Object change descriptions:
= = = = =
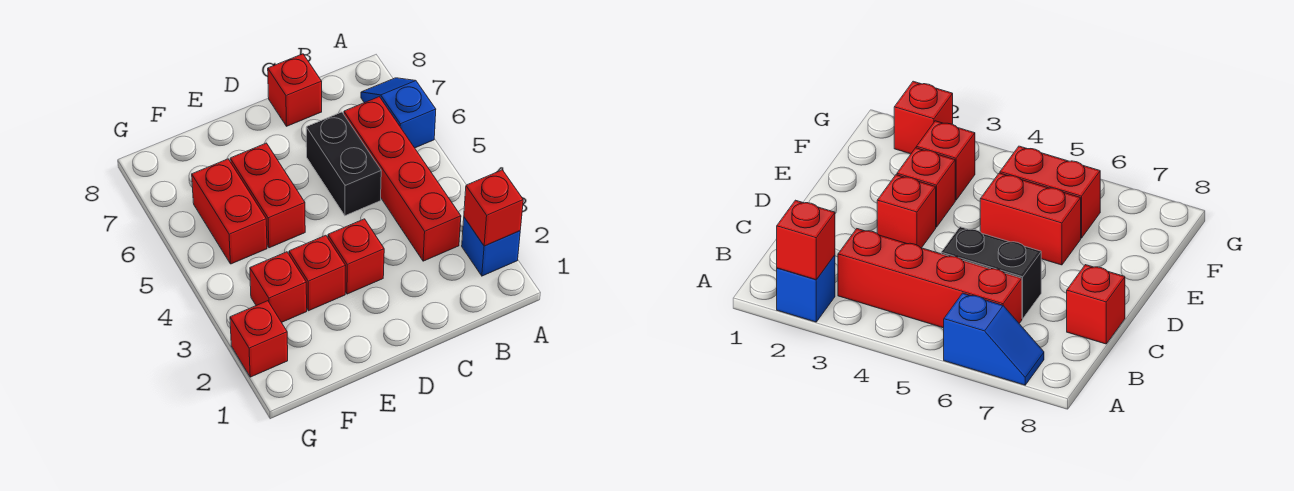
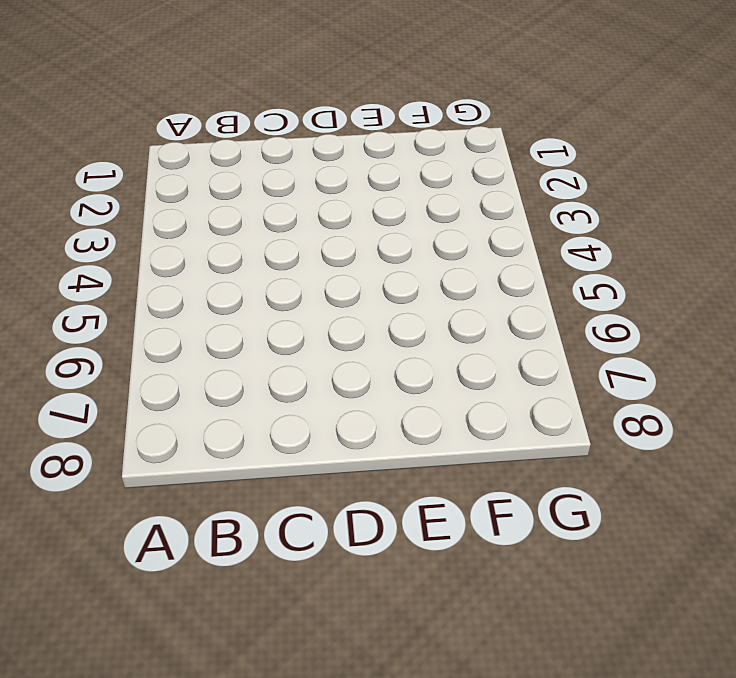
none -> blue brick A2 level 1
none -> blue slope A6:A7 level 1 top 6
none -> red brick B3:B6 level 1

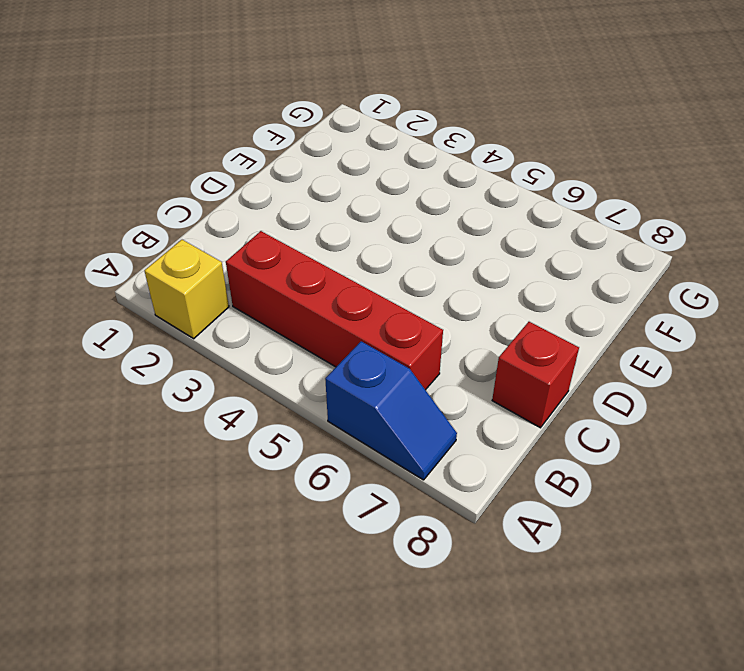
yellow brick A2 level 1 -> blue brick A2 level 1
none -> black brick C5:C6 level 1
none -> red brick D3 level 1
none -> red brick E3 level 1

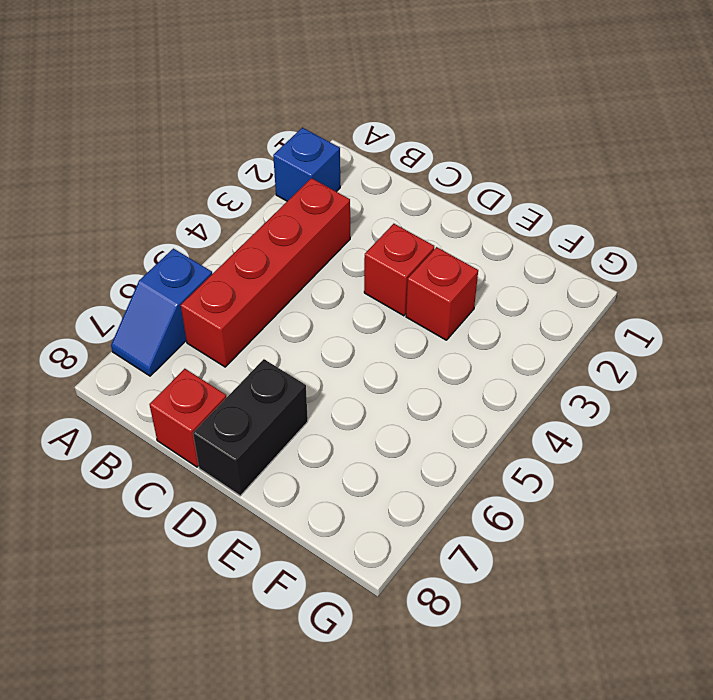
black brick D7:D8 level 1 -> black brick C5:C6 level 1
none -> red brick E5:E6 level 1
none -> red brick F3 level 1
none -> red brick F5:F6 level 1

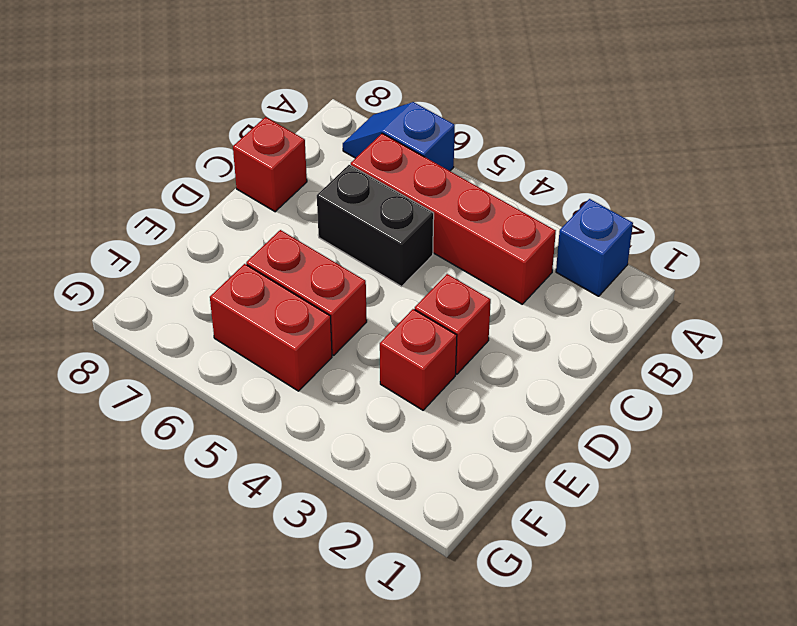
none -> red brick F3 level 1
none -> red brick G2 level 1
none -> red brick A2 level 2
= = = = =
Work instruction ▸ Wherever the word "none" appears in a line of the data, copy that line.

Solution for this exercise ▸
none -> blue brick A2 level 1
none -> blue slope A6:A7 level 1 top 6
none -> red brick B3:B6 level 1
none -> black brick C5:C6 level 1
none -> red brick D3 level 1
none -> red brick E3 level 1
none -> red brick E5:E6 level 1
none -> red brick F3 level 1
none -> red brick F5:F6 level 1
none -> red brick F3 level 1
none -> red brick G2 level 1
none -> red brick A2 level 2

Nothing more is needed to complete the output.